Data items
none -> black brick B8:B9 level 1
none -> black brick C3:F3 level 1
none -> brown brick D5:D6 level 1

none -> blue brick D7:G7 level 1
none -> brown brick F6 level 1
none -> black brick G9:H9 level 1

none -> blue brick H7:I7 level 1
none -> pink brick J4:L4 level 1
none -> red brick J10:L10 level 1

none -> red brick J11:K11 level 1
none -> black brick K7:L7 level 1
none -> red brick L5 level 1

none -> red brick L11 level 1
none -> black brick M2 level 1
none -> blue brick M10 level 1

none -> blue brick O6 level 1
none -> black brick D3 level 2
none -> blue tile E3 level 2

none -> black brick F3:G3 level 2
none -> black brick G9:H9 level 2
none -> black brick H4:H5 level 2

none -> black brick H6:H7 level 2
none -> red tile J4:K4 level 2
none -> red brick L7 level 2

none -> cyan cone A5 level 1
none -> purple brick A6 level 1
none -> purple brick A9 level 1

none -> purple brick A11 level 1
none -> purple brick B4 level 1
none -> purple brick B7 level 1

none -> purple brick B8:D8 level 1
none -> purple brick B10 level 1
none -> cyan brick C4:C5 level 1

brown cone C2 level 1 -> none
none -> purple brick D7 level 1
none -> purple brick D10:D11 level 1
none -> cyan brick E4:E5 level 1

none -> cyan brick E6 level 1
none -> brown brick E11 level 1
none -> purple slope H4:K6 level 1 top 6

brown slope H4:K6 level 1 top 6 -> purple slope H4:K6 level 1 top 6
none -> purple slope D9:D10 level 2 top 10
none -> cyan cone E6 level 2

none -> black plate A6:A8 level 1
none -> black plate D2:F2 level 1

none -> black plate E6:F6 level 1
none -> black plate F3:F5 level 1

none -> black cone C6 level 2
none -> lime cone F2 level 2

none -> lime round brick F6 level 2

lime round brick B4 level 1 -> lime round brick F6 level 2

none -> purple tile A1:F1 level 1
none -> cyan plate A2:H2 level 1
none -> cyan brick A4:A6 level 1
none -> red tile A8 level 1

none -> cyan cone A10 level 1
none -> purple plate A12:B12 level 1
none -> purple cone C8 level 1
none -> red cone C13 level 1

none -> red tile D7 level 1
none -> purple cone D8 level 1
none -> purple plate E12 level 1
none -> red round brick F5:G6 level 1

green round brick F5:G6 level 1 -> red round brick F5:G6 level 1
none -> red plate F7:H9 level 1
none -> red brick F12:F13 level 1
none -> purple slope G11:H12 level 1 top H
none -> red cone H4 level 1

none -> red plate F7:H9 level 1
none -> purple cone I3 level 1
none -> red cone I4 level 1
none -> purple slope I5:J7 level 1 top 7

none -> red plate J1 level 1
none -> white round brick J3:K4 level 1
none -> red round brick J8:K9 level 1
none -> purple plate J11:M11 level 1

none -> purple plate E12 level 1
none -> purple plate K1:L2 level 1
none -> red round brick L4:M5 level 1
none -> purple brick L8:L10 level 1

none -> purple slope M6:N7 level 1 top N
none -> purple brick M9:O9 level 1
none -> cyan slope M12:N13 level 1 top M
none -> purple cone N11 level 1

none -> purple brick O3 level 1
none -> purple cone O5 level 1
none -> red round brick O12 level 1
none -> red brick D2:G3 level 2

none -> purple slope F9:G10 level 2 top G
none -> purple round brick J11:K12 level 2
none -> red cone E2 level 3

## [Instructions to follow]
Every record must be transcribed exactly as written.

## [Solution]
none -> black brick B8:B9 level 1
none -> black brick C3:F3 level 1
none -> brown brick D5:D6 level 1

none -> blue brick D7:G7 level 1
none -> brown brick F6 level 1
none -> black brick G9:H9 level 1

none -> blue brick H7:I7 level 1
none -> pink brick J4:L4 level 1
none -> red brick J10:L10 level 1

none -> red brick J11:K11 level 1
none -> black brick K7:L7 level 1
none -> red brick L5 level 1

none -> red brick L11 level 1
none -> black brick M2 level 1
none -> blue brick M10 level 1

none -> blue brick O6 level 1
none -> black brick D3 level 2
none -> blue tile E3 level 2

none -> black brick F3:G3 level 2
none -> black brick G9:H9 level 2
none -> black brick H4:H5 level 2

none -> black brick H6:H7 level 2
none -> red tile J4:K4 level 2
none -> red brick L7 level 2

none -> cyan cone A5 level 1
none -> purple brick A6 level 1
none -> purple brick A9 level 1

none -> purple brick A11 level 1
none -> purple brick B4 level 1
none -> purple brick B7 level 1

none -> purple brick B8:D8 level 1
none -> purple brick B10 level 1
none -> cyan brick C4:C5 level 1

brown cone C2 level 1 -> none
none -> purple brick D7 level 1
none -> purple brick D10:D11 level 1
none -> cyan brick E4:E5 level 1

none -> cyan brick E6 level 1
none -> brown brick E11 level 1
none -> purple slope H4:K6 level 1 top 6

brown slope H4:K6 level 1 top 6 -> purple slope H4:K6 level 1 top 6
none -> purple slope D9:D10 level 2 top 10
none -> cyan cone E6 level 2

none -> black plate A6:A8 level 1
none -> black plate D2:F2 level 1

none -> black plate E6:F6 level 1
none -> black plate F3:F5 level 1

none -> black cone C6 level 2
none -> lime cone F2 level 2

none -> lime round brick F6 level 2

lime round brick B4 level 1 -> lime round brick F6 level 2

none -> purple tile A1:F1 level 1
none -> cyan plate A2:H2 level 1
none -> cyan brick A4:A6 level 1
none -> red tile A8 level 1

none -> cyan cone A10 level 1
none -> purple plate A12:B12 level 1
none -> purple cone C8 level 1
none -> red cone C13 level 1

none -> red tile D7 level 1
none -> purple cone D8 level 1
none -> purple plate E12 level 1
none -> red round brick F5:G6 level 1

green round brick F5:G6 level 1 -> red round brick F5:G6 level 1
none -> red plate F7:H9 level 1
none -> red brick F12:F13 level 1
none -> purple slope G11:H12 level 1 top H
none -> red cone H4 level 1

none -> red plate F7:H9 level 1
none -> purple cone I3 level 1
none -> red cone I4 level 1
none -> purple slope I5:J7 level 1 top 7

none -> red plate J1 level 1
none -> white round brick J3:K4 level 1
none -> red round brick J8:K9 level 1
none -> purple plate J11:M11 level 1

none -> purple plate E12 level 1
none -> purple plate K1:L2 level 1
none -> red round brick L4:M5 level 1
none -> purple brick L8:L10 level 1

none -> purple slope M6:N7 level 1 top N
none -> purple brick M9:O9 level 1
none -> cyan slope M12:N13 level 1 top M
none -> purple cone N11 level 1

none -> purple brick O3 level 1
none -> purple cone O5 level 1
none -> red round brick O12 level 1
none -> red brick D2:G3 level 2

none -> purple slope F9:G10 level 2 top G
none -> purple round brick J11:K12 level 2
none -> red cone E2 level 3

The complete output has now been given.